▼

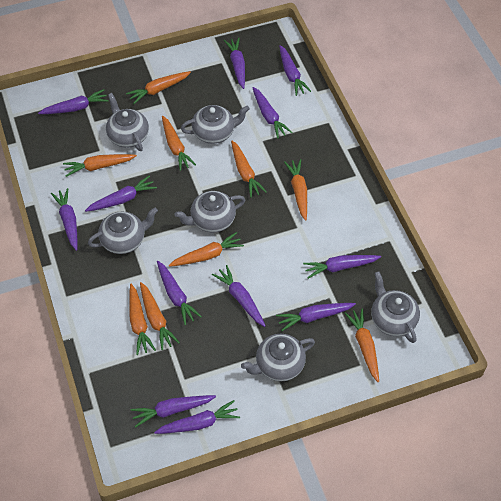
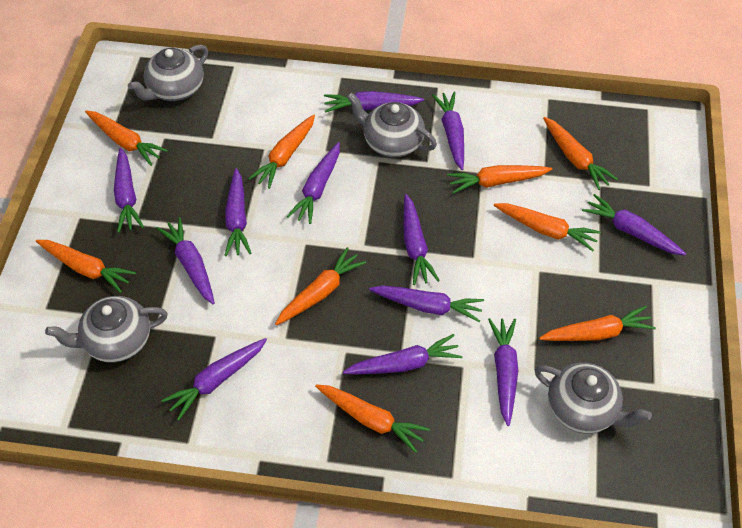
grey teapot: 6 -> 4

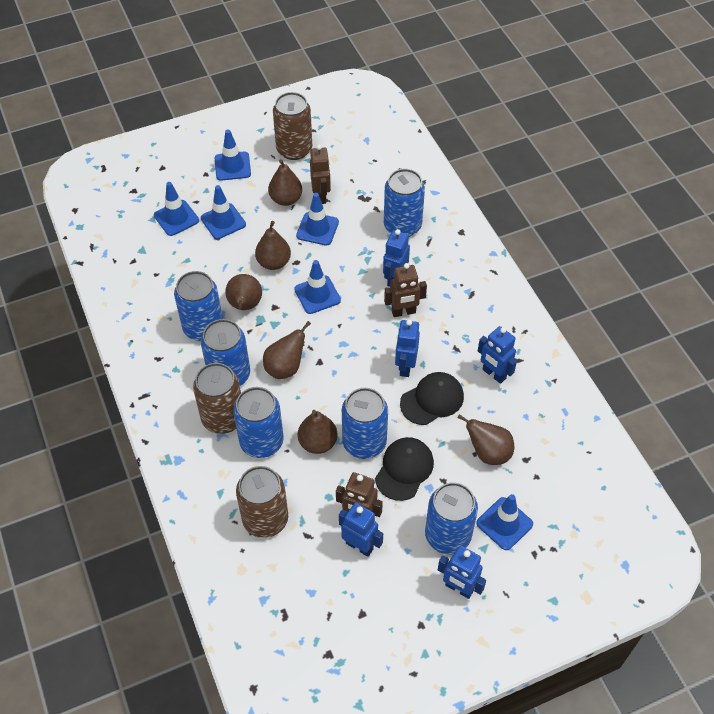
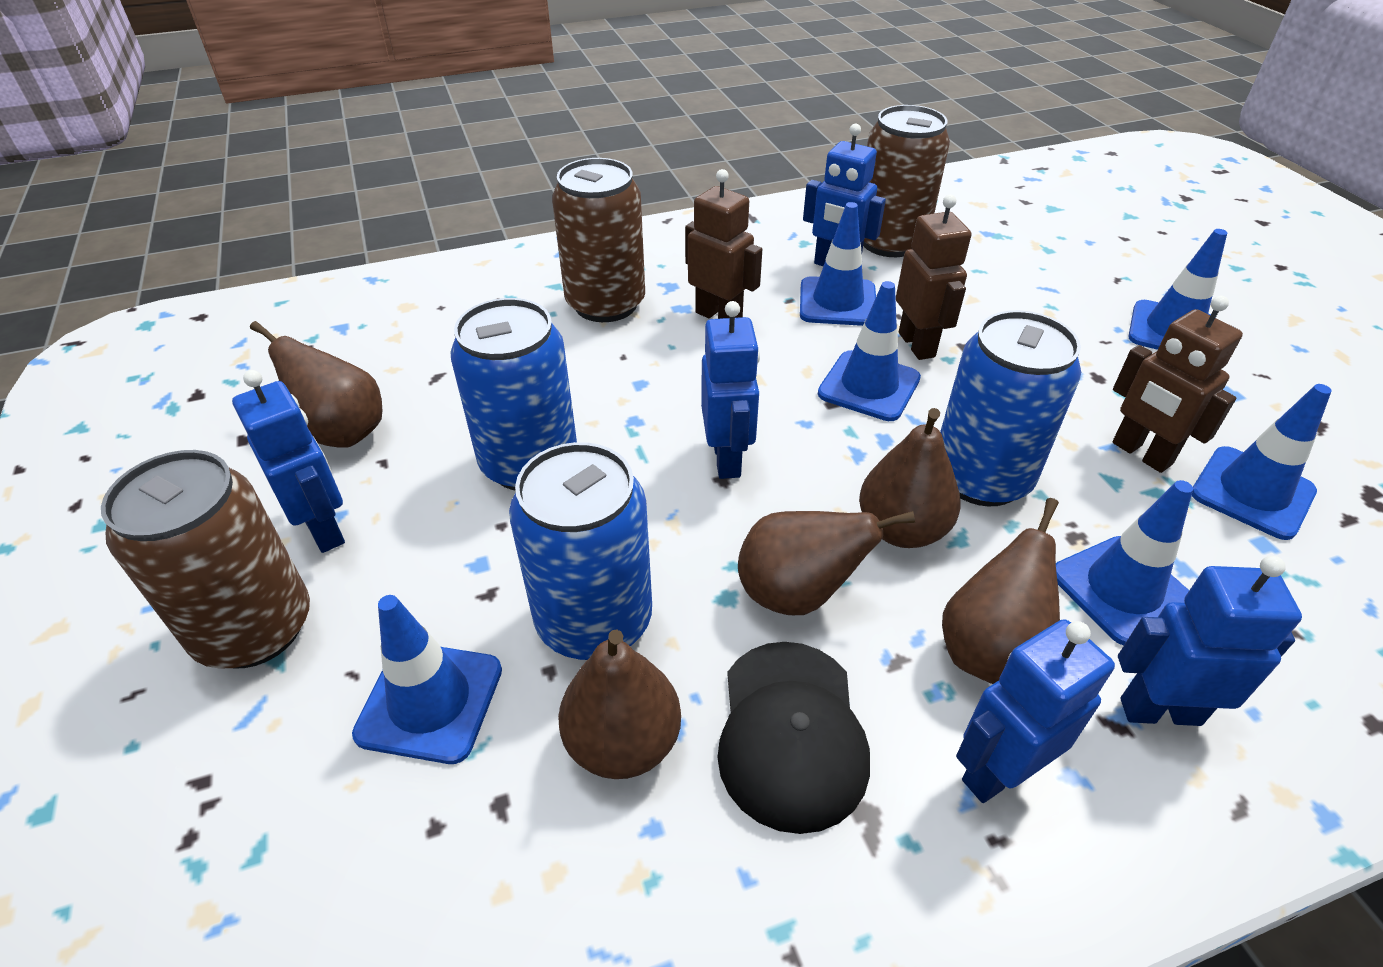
black cap: 2 -> 1
blue can: 6 -> 3
brown pear: 6 -> 5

▲

[What you are asked to do]:
Write out the whole listing above exactly, minus images.

[Answer for this exercise]:
grey teapot: 6 -> 4

black cap: 2 -> 1
blue can: 6 -> 3
brown pear: 6 -> 5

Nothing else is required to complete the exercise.